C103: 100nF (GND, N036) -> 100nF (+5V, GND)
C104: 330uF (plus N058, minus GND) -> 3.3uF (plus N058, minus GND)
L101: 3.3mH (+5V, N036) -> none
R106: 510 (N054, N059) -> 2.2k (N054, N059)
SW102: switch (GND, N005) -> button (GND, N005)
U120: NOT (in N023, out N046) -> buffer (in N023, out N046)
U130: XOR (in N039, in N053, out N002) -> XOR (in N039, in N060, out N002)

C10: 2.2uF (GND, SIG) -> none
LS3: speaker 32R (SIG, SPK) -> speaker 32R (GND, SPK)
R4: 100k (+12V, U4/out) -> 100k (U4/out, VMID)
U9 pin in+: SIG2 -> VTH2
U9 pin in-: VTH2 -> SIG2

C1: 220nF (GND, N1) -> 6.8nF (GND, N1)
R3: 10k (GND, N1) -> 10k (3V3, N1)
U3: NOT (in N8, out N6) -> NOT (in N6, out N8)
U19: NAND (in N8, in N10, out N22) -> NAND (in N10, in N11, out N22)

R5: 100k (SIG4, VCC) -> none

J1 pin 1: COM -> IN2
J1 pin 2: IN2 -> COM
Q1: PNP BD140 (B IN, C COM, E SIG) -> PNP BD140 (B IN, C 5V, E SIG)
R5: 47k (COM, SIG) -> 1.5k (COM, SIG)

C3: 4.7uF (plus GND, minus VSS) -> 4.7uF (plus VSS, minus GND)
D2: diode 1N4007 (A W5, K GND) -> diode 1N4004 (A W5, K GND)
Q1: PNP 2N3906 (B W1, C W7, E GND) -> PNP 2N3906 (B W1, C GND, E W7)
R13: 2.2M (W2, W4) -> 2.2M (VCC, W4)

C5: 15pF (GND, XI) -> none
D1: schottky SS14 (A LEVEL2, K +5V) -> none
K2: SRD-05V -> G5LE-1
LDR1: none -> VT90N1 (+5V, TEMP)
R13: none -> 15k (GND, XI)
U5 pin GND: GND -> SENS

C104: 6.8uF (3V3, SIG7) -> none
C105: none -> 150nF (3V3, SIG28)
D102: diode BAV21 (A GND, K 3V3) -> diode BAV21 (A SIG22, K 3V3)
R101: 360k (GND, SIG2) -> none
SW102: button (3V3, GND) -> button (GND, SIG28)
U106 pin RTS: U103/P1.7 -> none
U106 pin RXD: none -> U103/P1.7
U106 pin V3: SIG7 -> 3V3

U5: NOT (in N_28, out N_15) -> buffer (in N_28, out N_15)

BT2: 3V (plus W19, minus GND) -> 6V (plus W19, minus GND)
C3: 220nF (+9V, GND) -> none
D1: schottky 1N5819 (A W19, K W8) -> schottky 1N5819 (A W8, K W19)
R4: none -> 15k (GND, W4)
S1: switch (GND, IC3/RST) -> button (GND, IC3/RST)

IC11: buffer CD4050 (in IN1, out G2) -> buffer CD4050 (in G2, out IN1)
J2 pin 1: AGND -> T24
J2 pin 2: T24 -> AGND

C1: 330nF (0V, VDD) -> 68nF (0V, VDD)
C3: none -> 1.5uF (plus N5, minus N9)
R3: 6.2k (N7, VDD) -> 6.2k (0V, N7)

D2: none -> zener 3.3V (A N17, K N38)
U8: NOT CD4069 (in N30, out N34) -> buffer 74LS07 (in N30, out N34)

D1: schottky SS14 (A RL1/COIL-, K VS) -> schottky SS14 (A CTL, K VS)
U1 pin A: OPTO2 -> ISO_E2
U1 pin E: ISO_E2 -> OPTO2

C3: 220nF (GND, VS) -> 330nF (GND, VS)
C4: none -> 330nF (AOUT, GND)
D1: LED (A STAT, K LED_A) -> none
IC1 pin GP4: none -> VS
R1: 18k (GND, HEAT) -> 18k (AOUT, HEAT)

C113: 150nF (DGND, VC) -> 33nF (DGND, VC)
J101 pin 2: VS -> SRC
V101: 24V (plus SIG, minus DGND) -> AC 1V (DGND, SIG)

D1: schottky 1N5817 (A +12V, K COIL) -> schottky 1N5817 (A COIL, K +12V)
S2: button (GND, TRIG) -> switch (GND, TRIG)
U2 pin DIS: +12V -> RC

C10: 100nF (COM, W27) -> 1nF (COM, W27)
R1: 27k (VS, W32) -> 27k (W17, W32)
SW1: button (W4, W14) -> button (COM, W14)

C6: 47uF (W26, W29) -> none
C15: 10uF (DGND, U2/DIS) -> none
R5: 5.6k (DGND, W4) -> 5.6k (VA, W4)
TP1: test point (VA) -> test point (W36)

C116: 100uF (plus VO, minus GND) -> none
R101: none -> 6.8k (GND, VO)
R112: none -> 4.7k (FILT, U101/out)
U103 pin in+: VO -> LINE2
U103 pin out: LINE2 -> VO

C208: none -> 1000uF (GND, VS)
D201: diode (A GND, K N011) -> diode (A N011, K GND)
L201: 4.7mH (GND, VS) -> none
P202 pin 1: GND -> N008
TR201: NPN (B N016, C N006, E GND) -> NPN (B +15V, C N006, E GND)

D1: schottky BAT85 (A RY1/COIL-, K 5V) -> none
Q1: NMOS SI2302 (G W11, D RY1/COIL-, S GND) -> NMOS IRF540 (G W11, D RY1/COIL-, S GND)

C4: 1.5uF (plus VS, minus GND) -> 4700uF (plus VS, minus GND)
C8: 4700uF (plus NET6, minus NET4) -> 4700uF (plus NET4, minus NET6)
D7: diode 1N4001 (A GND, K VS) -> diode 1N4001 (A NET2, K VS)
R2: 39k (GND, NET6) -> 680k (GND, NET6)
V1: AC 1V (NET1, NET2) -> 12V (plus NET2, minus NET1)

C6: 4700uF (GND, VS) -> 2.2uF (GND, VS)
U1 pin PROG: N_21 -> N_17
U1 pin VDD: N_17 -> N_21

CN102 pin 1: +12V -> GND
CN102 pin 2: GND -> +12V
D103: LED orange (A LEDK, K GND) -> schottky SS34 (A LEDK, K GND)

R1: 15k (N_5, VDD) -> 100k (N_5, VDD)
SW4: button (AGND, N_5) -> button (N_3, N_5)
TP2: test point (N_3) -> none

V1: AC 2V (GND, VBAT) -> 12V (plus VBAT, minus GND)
- - -
### INSTRUCTIONS FOR THE TASK
Beginning at the line above that contains "R13: 2.2M (W2, W4) -> 2.2M (VCC, W4)", return each line exactly through the line that contains "U5: NOT (in", and no others.

### RESPONSE TO THE EXERCISE
R13: 2.2M (W2, W4) -> 2.2M (VCC, W4)

C5: 15pF (GND, XI) -> none
D1: schottky SS14 (A LEVEL2, K +5V) -> none
K2: SRD-05V -> G5LE-1
LDR1: none -> VT90N1 (+5V, TEMP)
R13: none -> 15k (GND, XI)
U5 pin GND: GND -> SENS

C104: 6.8uF (3V3, SIG7) -> none
C105: none -> 150nF (3V3, SIG28)
D102: diode BAV21 (A GND, K 3V3) -> diode BAV21 (A SIG22, K 3V3)
R101: 360k (GND, SIG2) -> none
SW102: button (3V3, GND) -> button (GND, SIG28)
U106 pin RTS: U103/P1.7 -> none
U106 pin RXD: none -> U103/P1.7
U106 pin V3: SIG7 -> 3V3

U5: NOT (in N_28, out N_15) -> buffer (in N_28, out N_15)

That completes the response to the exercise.